### Goal of the exercise
Leaving nothing out, set down all the data exactly.

### Input material

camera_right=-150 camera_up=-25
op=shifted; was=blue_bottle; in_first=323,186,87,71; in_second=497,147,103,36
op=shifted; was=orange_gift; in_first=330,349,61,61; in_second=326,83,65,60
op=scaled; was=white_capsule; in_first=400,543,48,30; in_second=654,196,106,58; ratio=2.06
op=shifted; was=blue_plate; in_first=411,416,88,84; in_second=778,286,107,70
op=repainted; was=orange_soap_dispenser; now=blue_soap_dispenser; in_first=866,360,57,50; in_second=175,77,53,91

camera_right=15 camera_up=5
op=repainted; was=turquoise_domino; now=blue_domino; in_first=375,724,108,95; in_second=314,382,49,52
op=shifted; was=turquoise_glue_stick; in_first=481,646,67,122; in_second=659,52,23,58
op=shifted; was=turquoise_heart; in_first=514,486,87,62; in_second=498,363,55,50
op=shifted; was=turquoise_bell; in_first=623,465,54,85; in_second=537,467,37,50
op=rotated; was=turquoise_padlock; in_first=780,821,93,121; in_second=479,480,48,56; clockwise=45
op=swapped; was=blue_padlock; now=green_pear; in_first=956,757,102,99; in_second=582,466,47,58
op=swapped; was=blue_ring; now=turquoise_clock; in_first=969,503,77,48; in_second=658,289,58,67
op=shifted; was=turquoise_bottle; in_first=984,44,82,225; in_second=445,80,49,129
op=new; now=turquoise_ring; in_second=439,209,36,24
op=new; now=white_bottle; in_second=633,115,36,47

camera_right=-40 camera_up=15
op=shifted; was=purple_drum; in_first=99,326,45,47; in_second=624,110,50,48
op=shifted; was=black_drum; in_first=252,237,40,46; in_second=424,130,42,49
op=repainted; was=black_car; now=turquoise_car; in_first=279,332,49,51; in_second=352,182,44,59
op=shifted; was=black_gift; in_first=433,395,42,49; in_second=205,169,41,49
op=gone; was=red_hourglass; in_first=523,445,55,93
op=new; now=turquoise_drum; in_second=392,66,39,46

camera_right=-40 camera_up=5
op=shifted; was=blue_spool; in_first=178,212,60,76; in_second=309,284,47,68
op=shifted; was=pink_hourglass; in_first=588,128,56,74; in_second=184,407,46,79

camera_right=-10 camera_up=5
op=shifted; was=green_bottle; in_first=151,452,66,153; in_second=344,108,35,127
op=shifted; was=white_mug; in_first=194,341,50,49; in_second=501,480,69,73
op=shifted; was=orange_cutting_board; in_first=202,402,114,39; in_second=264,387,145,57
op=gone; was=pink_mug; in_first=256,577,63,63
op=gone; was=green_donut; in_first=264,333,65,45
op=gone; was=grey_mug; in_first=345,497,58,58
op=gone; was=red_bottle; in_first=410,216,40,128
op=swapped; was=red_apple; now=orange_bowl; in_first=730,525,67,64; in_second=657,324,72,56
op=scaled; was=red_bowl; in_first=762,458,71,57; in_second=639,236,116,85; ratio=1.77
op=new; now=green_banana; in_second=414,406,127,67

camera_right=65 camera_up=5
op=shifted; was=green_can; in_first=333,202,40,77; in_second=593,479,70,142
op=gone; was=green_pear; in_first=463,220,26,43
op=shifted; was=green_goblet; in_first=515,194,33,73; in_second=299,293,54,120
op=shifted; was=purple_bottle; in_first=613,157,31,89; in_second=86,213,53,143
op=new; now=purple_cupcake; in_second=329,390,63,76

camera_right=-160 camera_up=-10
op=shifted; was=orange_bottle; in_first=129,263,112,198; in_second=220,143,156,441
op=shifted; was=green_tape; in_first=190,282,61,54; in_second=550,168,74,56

### Answer to the exercise
camera_right=-150 camera_up=-25
op=shifted; was=blue_bottle; in_first=323,186,87,71; in_second=497,147,103,36
op=shifted; was=orange_gift; in_first=330,349,61,61; in_second=326,83,65,60
op=scaled; was=white_capsule; in_first=400,543,48,30; in_second=654,196,106,58; ratio=2.06
op=shifted; was=blue_plate; in_first=411,416,88,84; in_second=778,286,107,70
op=repainted; was=orange_soap_dispenser; now=blue_soap_dispenser; in_first=866,360,57,50; in_second=175,77,53,91

camera_right=15 camera_up=5
op=repainted; was=turquoise_domino; now=blue_domino; in_first=375,724,108,95; in_second=314,382,49,52
op=shifted; was=turquoise_glue_stick; in_first=481,646,67,122; in_second=659,52,23,58
op=shifted; was=turquoise_heart; in_first=514,486,87,62; in_second=498,363,55,50
op=shifted; was=turquoise_bell; in_first=623,465,54,85; in_second=537,467,37,50
op=rotated; was=turquoise_padlock; in_first=780,821,93,121; in_second=479,480,48,56; clockwise=45
op=swapped; was=blue_padlock; now=green_pear; in_first=956,757,102,99; in_second=582,466,47,58
op=swapped; was=blue_ring; now=turquoise_clock; in_first=969,503,77,48; in_second=658,289,58,67
op=shifted; was=turquoise_bottle; in_first=984,44,82,225; in_second=445,80,49,129
op=new; now=turquoise_ring; in_second=439,209,36,24
op=new; now=white_bottle; in_second=633,115,36,47

camera_right=-40 camera_up=15
op=shifted; was=purple_drum; in_first=99,326,45,47; in_second=624,110,50,48
op=shifted; was=black_drum; in_first=252,237,40,46; in_second=424,130,42,49
op=repainted; was=black_car; now=turquoise_car; in_first=279,332,49,51; in_second=352,182,44,59
op=shifted; was=black_gift; in_first=433,395,42,49; in_second=205,169,41,49
op=gone; was=red_hourglass; in_first=523,445,55,93
op=new; now=turquoise_drum; in_second=392,66,39,46

camera_right=-40 camera_up=5
op=shifted; was=blue_spool; in_first=178,212,60,76; in_second=309,284,47,68
op=shifted; was=pink_hourglass; in_first=588,128,56,74; in_second=184,407,46,79

camera_right=-10 camera_up=5
op=shifted; was=green_bottle; in_first=151,452,66,153; in_second=344,108,35,127
op=shifted; was=white_mug; in_first=194,341,50,49; in_second=501,480,69,73
op=shifted; was=orange_cutting_board; in_first=202,402,114,39; in_second=264,387,145,57
op=gone; was=pink_mug; in_first=256,577,63,63
op=gone; was=green_donut; in_first=264,333,65,45
op=gone; was=grey_mug; in_first=345,497,58,58
op=gone; was=red_bottle; in_first=410,216,40,128
op=swapped; was=red_apple; now=orange_bowl; in_first=730,525,67,64; in_second=657,324,72,56
op=scaled; was=red_bowl; in_first=762,458,71,57; in_second=639,236,116,85; ratio=1.77
op=new; now=green_banana; in_second=414,406,127,67

camera_right=65 camera_up=5
op=shifted; was=green_can; in_first=333,202,40,77; in_second=593,479,70,142
op=gone; was=green_pear; in_first=463,220,26,43
op=shifted; was=green_goblet; in_first=515,194,33,73; in_second=299,293,54,120
op=shifted; was=purple_bottle; in_first=613,157,31,89; in_second=86,213,53,143
op=new; now=purple_cupcake; in_second=329,390,63,76

camera_right=-160 camera_up=-10
op=shifted; was=orange_bottle; in_first=129,263,112,198; in_second=220,143,156,441
op=shifted; was=green_tape; in_first=190,282,61,54; in_second=550,168,74,56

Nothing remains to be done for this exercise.